Output, with no changes, the span of lines that opens with the line containing "Find all instances of stroma. Return as JSON." and closes with the last line.

== Data for this task ==

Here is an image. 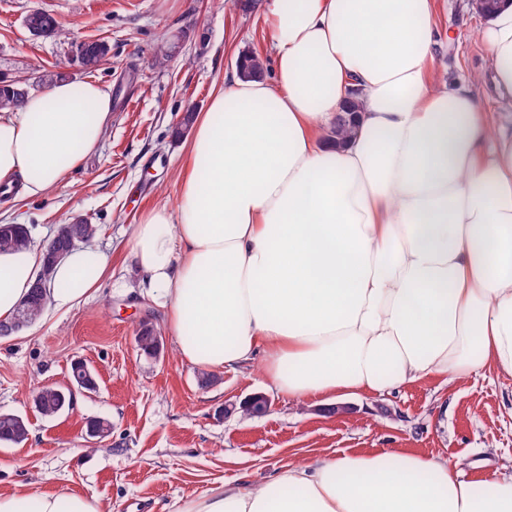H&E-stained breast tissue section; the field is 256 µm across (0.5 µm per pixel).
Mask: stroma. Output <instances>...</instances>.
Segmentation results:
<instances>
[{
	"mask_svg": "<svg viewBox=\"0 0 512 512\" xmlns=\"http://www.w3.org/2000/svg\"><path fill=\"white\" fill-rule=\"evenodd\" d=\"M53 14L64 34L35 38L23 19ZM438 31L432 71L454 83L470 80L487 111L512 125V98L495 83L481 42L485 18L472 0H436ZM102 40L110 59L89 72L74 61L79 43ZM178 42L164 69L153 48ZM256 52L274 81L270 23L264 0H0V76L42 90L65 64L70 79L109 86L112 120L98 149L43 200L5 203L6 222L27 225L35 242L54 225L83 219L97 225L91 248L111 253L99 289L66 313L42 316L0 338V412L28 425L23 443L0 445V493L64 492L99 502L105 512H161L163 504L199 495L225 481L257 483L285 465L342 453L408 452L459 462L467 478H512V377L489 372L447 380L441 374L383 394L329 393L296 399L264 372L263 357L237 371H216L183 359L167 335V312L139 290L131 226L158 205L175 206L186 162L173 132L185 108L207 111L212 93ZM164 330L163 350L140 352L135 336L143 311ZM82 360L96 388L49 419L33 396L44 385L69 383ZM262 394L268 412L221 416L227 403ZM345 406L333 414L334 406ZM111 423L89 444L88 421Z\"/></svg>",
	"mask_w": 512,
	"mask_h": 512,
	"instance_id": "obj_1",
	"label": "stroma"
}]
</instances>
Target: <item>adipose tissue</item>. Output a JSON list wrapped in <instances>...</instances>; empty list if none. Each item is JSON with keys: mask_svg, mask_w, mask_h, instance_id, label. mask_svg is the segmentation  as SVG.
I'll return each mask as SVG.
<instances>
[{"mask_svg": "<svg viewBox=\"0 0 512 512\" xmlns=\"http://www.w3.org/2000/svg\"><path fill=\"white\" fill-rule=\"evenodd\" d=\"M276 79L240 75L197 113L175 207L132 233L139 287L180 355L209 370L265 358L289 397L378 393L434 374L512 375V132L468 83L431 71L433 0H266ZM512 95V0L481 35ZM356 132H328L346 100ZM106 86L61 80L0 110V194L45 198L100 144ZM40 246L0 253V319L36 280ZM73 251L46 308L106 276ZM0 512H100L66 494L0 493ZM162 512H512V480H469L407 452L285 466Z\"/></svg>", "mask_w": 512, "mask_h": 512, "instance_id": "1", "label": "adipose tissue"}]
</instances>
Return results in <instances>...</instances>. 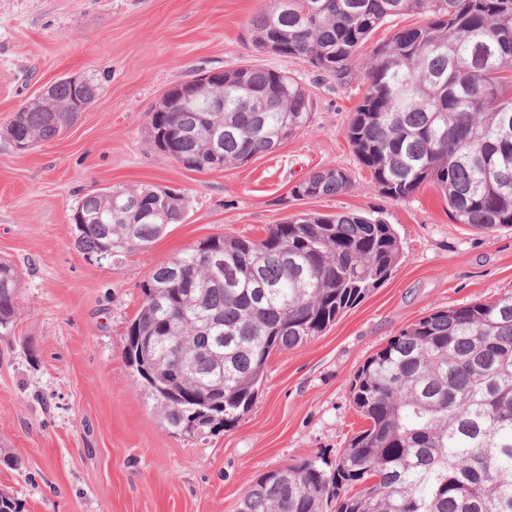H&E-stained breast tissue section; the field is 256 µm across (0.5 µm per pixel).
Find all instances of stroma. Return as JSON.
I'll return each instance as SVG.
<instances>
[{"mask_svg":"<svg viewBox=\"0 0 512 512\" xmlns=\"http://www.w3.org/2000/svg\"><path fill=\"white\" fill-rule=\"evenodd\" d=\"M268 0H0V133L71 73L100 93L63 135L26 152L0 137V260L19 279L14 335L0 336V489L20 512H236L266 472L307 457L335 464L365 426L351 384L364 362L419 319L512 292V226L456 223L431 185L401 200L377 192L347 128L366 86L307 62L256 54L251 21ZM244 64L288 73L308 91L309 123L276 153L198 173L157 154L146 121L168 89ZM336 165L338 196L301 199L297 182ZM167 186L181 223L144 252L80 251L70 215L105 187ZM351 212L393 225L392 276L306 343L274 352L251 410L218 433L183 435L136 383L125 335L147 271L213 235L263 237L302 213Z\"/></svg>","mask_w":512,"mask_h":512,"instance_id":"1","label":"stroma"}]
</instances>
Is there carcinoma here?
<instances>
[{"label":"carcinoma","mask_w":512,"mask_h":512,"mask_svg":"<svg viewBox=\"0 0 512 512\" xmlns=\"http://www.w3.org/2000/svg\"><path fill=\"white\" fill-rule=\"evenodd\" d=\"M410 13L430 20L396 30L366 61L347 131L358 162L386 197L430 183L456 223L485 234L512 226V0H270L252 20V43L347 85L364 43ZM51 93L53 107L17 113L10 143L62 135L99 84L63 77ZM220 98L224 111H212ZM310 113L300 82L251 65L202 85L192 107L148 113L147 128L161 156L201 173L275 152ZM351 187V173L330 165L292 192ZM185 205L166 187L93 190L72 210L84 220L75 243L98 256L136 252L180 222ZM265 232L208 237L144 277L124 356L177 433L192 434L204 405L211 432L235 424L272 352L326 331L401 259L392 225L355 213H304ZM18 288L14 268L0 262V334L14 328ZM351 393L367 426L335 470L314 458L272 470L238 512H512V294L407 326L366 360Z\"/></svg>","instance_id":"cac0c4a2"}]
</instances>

===

Written solution -
Find all instances of stroma. Return as JSON.
I'll return each instance as SVG.
<instances>
[{"mask_svg":"<svg viewBox=\"0 0 512 512\" xmlns=\"http://www.w3.org/2000/svg\"><path fill=\"white\" fill-rule=\"evenodd\" d=\"M268 0H0V133L71 73L100 93L63 135L26 152L0 137V260L19 279L14 335L0 336V489L20 512H236L266 472L307 457L335 464L365 426L351 384L364 362L419 319L512 292V226L456 223L431 185L401 200L377 192L347 128L366 86L307 62L256 54L251 21ZM244 64L288 73L308 91L309 123L276 153L198 173L157 154L146 121L168 89ZM336 165L338 196L301 199L297 182ZM167 186L181 223L144 252L80 251L70 215L105 187ZM351 212L393 225L392 276L306 343L274 352L251 410L218 433L183 435L136 383L125 335L147 271L213 235L263 237L302 213Z\"/></svg>","mask_w":512,"mask_h":512,"instance_id":"1","label":"stroma"}]
</instances>
Is there carcinoma here?
<instances>
[{"label":"carcinoma","mask_w":512,"mask_h":512,"mask_svg":"<svg viewBox=\"0 0 512 512\" xmlns=\"http://www.w3.org/2000/svg\"><path fill=\"white\" fill-rule=\"evenodd\" d=\"M410 13L430 20L396 30L366 61L347 131L358 162L386 197L430 183L456 223L485 234L512 226V0H270L252 20V43L347 85L364 43ZM51 93L53 107L17 113L10 143L62 135L99 84L63 77ZM220 98L224 111H212ZM310 113L300 82L251 65L202 85L192 107L148 113L147 128L161 156L201 173L275 152ZM351 187V173L330 165L292 192ZM185 205L166 187L93 190L72 210L84 220L75 243L98 256L136 252L180 222ZM265 232L208 237L144 277L124 356L177 433L192 434L204 405L211 432L235 424L272 352L326 331L401 259L392 225L355 213H304ZM18 288L14 268L0 262V334L14 328ZM351 393L367 426L335 470L314 458L272 470L238 512H512V294L407 326L366 360Z\"/></svg>","instance_id":"cac0c4a2"}]
</instances>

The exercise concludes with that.